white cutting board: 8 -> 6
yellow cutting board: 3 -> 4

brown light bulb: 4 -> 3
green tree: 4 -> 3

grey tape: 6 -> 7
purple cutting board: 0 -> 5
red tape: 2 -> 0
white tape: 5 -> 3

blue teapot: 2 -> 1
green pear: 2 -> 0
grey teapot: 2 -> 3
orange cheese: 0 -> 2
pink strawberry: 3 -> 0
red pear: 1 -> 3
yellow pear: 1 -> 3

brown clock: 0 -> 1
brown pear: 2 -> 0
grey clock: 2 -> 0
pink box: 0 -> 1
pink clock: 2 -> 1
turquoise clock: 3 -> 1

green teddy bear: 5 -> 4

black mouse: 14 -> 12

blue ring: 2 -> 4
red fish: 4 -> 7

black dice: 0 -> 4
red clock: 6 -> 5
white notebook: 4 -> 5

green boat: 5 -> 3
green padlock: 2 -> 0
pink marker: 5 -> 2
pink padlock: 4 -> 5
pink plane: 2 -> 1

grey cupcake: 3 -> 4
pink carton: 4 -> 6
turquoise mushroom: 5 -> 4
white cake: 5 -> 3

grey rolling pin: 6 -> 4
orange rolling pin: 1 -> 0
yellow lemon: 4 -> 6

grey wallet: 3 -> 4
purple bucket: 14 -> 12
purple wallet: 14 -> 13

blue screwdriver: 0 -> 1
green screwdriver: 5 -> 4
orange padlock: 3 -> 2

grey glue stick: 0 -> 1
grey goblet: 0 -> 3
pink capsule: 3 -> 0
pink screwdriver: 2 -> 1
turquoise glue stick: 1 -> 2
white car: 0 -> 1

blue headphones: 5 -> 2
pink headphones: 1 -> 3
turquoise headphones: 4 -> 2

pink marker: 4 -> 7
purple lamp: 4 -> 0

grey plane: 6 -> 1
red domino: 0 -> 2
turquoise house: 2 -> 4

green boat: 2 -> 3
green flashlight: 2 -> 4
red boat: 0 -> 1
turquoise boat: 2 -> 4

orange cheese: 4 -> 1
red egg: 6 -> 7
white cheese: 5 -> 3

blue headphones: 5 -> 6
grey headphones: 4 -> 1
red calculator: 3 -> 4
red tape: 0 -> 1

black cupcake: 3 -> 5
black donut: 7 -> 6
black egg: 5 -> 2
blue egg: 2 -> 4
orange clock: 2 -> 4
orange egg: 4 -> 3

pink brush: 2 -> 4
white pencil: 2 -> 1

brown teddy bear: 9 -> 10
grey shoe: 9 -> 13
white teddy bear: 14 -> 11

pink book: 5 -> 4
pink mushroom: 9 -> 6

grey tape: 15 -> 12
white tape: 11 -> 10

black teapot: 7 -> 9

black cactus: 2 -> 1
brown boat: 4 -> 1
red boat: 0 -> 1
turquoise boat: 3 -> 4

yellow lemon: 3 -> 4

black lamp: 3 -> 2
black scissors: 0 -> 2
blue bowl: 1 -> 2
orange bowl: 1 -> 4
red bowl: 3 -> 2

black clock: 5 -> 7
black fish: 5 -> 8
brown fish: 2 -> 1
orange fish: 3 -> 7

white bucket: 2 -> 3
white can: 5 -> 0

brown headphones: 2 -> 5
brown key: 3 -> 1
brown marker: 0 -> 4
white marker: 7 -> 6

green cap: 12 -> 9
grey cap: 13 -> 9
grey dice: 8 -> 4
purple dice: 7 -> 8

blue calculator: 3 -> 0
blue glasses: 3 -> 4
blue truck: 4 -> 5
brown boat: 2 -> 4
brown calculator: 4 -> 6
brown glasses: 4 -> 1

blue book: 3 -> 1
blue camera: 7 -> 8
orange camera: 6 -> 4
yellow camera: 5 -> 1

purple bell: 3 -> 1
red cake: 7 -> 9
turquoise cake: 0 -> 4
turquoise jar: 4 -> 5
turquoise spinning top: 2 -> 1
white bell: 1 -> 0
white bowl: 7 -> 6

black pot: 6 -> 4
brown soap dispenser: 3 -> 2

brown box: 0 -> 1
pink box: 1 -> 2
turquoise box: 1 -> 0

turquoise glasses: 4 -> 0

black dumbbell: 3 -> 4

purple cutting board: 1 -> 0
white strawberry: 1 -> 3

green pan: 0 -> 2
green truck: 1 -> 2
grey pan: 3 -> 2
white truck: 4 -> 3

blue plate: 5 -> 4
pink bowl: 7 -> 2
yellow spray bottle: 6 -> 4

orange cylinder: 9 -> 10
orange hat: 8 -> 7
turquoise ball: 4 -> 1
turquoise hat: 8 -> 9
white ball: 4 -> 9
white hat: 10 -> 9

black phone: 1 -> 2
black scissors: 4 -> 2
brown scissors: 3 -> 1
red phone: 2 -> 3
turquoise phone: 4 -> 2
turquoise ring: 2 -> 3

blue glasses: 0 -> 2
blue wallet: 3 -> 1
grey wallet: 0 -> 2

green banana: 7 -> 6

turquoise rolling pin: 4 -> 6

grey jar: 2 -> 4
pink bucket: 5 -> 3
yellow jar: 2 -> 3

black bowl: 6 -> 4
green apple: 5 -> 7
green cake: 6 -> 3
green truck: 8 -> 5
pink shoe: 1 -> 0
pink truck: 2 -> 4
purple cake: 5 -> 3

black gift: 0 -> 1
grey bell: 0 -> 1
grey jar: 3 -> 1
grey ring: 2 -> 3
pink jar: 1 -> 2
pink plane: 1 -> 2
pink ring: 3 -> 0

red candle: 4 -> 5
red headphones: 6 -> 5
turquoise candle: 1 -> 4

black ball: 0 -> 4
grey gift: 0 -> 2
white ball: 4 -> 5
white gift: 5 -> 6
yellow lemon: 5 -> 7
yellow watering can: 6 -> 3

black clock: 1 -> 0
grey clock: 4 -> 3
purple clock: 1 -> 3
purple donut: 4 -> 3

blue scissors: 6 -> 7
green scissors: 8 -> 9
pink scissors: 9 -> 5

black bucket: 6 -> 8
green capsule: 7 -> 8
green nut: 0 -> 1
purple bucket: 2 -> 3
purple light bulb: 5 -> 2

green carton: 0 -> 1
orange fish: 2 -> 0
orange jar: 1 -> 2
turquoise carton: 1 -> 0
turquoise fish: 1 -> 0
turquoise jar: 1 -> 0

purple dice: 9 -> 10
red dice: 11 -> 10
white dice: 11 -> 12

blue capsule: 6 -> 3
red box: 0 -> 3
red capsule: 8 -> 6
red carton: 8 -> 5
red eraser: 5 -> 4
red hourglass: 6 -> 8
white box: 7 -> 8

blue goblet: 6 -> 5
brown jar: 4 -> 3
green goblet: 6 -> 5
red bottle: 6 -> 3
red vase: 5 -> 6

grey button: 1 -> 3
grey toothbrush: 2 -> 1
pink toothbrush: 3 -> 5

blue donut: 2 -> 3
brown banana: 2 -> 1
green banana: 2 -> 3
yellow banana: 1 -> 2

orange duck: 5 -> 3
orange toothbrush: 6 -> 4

========================================================================

*Task goal*:
Copy each record from above without leaving any out.

*Result for this task*:
white cutting board: 8 -> 6
yellow cutting board: 3 -> 4

brown light bulb: 4 -> 3
green tree: 4 -> 3

grey tape: 6 -> 7
purple cutting board: 0 -> 5
red tape: 2 -> 0
white tape: 5 -> 3

blue teapot: 2 -> 1
green pear: 2 -> 0
grey teapot: 2 -> 3
orange cheese: 0 -> 2
pink strawberry: 3 -> 0
red pear: 1 -> 3
yellow pear: 1 -> 3

brown clock: 0 -> 1
brown pear: 2 -> 0
grey clock: 2 -> 0
pink box: 0 -> 1
pink clock: 2 -> 1
turquoise clock: 3 -> 1

green teddy bear: 5 -> 4

black mouse: 14 -> 12

blue ring: 2 -> 4
red fish: 4 -> 7

black dice: 0 -> 4
red clock: 6 -> 5
white notebook: 4 -> 5

green boat: 5 -> 3
green padlock: 2 -> 0
pink marker: 5 -> 2
pink padlock: 4 -> 5
pink plane: 2 -> 1

grey cupcake: 3 -> 4
pink carton: 4 -> 6
turquoise mushroom: 5 -> 4
white cake: 5 -> 3

grey rolling pin: 6 -> 4
orange rolling pin: 1 -> 0
yellow lemon: 4 -> 6

grey wallet: 3 -> 4
purple bucket: 14 -> 12
purple wallet: 14 -> 13

blue screwdriver: 0 -> 1
green screwdriver: 5 -> 4
orange padlock: 3 -> 2

grey glue stick: 0 -> 1
grey goblet: 0 -> 3
pink capsule: 3 -> 0
pink screwdriver: 2 -> 1
turquoise glue stick: 1 -> 2
white car: 0 -> 1

blue headphones: 5 -> 2
pink headphones: 1 -> 3
turquoise headphones: 4 -> 2

pink marker: 4 -> 7
purple lamp: 4 -> 0

grey plane: 6 -> 1
red domino: 0 -> 2
turquoise house: 2 -> 4

green boat: 2 -> 3
green flashlight: 2 -> 4
red boat: 0 -> 1
turquoise boat: 2 -> 4

orange cheese: 4 -> 1
red egg: 6 -> 7
white cheese: 5 -> 3

blue headphones: 5 -> 6
grey headphones: 4 -> 1
red calculator: 3 -> 4
red tape: 0 -> 1

black cupcake: 3 -> 5
black donut: 7 -> 6
black egg: 5 -> 2
blue egg: 2 -> 4
orange clock: 2 -> 4
orange egg: 4 -> 3

pink brush: 2 -> 4
white pencil: 2 -> 1

brown teddy bear: 9 -> 10
grey shoe: 9 -> 13
white teddy bear: 14 -> 11

pink book: 5 -> 4
pink mushroom: 9 -> 6

grey tape: 15 -> 12
white tape: 11 -> 10

black teapot: 7 -> 9

black cactus: 2 -> 1
brown boat: 4 -> 1
red boat: 0 -> 1
turquoise boat: 3 -> 4

yellow lemon: 3 -> 4

black lamp: 3 -> 2
black scissors: 0 -> 2
blue bowl: 1 -> 2
orange bowl: 1 -> 4
red bowl: 3 -> 2

black clock: 5 -> 7
black fish: 5 -> 8
brown fish: 2 -> 1
orange fish: 3 -> 7

white bucket: 2 -> 3
white can: 5 -> 0

brown headphones: 2 -> 5
brown key: 3 -> 1
brown marker: 0 -> 4
white marker: 7 -> 6

green cap: 12 -> 9
grey cap: 13 -> 9
grey dice: 8 -> 4
purple dice: 7 -> 8

blue calculator: 3 -> 0
blue glasses: 3 -> 4
blue truck: 4 -> 5
brown boat: 2 -> 4
brown calculator: 4 -> 6
brown glasses: 4 -> 1

blue book: 3 -> 1
blue camera: 7 -> 8
orange camera: 6 -> 4
yellow camera: 5 -> 1

purple bell: 3 -> 1
red cake: 7 -> 9
turquoise cake: 0 -> 4
turquoise jar: 4 -> 5
turquoise spinning top: 2 -> 1
white bell: 1 -> 0
white bowl: 7 -> 6

black pot: 6 -> 4
brown soap dispenser: 3 -> 2

brown box: 0 -> 1
pink box: 1 -> 2
turquoise box: 1 -> 0

turquoise glasses: 4 -> 0

black dumbbell: 3 -> 4

purple cutting board: 1 -> 0
white strawberry: 1 -> 3

green pan: 0 -> 2
green truck: 1 -> 2
grey pan: 3 -> 2
white truck: 4 -> 3

blue plate: 5 -> 4
pink bowl: 7 -> 2
yellow spray bottle: 6 -> 4

orange cylinder: 9 -> 10
orange hat: 8 -> 7
turquoise ball: 4 -> 1
turquoise hat: 8 -> 9
white ball: 4 -> 9
white hat: 10 -> 9

black phone: 1 -> 2
black scissors: 4 -> 2
brown scissors: 3 -> 1
red phone: 2 -> 3
turquoise phone: 4 -> 2
turquoise ring: 2 -> 3

blue glasses: 0 -> 2
blue wallet: 3 -> 1
grey wallet: 0 -> 2

green banana: 7 -> 6

turquoise rolling pin: 4 -> 6

grey jar: 2 -> 4
pink bucket: 5 -> 3
yellow jar: 2 -> 3

black bowl: 6 -> 4
green apple: 5 -> 7
green cake: 6 -> 3
green truck: 8 -> 5
pink shoe: 1 -> 0
pink truck: 2 -> 4
purple cake: 5 -> 3

black gift: 0 -> 1
grey bell: 0 -> 1
grey jar: 3 -> 1
grey ring: 2 -> 3
pink jar: 1 -> 2
pink plane: 1 -> 2
pink ring: 3 -> 0

red candle: 4 -> 5
red headphones: 6 -> 5
turquoise candle: 1 -> 4

black ball: 0 -> 4
grey gift: 0 -> 2
white ball: 4 -> 5
white gift: 5 -> 6
yellow lemon: 5 -> 7
yellow watering can: 6 -> 3

black clock: 1 -> 0
grey clock: 4 -> 3
purple clock: 1 -> 3
purple donut: 4 -> 3

blue scissors: 6 -> 7
green scissors: 8 -> 9
pink scissors: 9 -> 5

black bucket: 6 -> 8
green capsule: 7 -> 8
green nut: 0 -> 1
purple bucket: 2 -> 3
purple light bulb: 5 -> 2

green carton: 0 -> 1
orange fish: 2 -> 0
orange jar: 1 -> 2
turquoise carton: 1 -> 0
turquoise fish: 1 -> 0
turquoise jar: 1 -> 0

purple dice: 9 -> 10
red dice: 11 -> 10
white dice: 11 -> 12

blue capsule: 6 -> 3
red box: 0 -> 3
red capsule: 8 -> 6
red carton: 8 -> 5
red eraser: 5 -> 4
red hourglass: 6 -> 8
white box: 7 -> 8

blue goblet: 6 -> 5
brown jar: 4 -> 3
green goblet: 6 -> 5
red bottle: 6 -> 3
red vase: 5 -> 6

grey button: 1 -> 3
grey toothbrush: 2 -> 1
pink toothbrush: 3 -> 5

blue donut: 2 -> 3
brown banana: 2 -> 1
green banana: 2 -> 3
yellow banana: 1 -> 2

orange duck: 5 -> 3
orange toothbrush: 6 -> 4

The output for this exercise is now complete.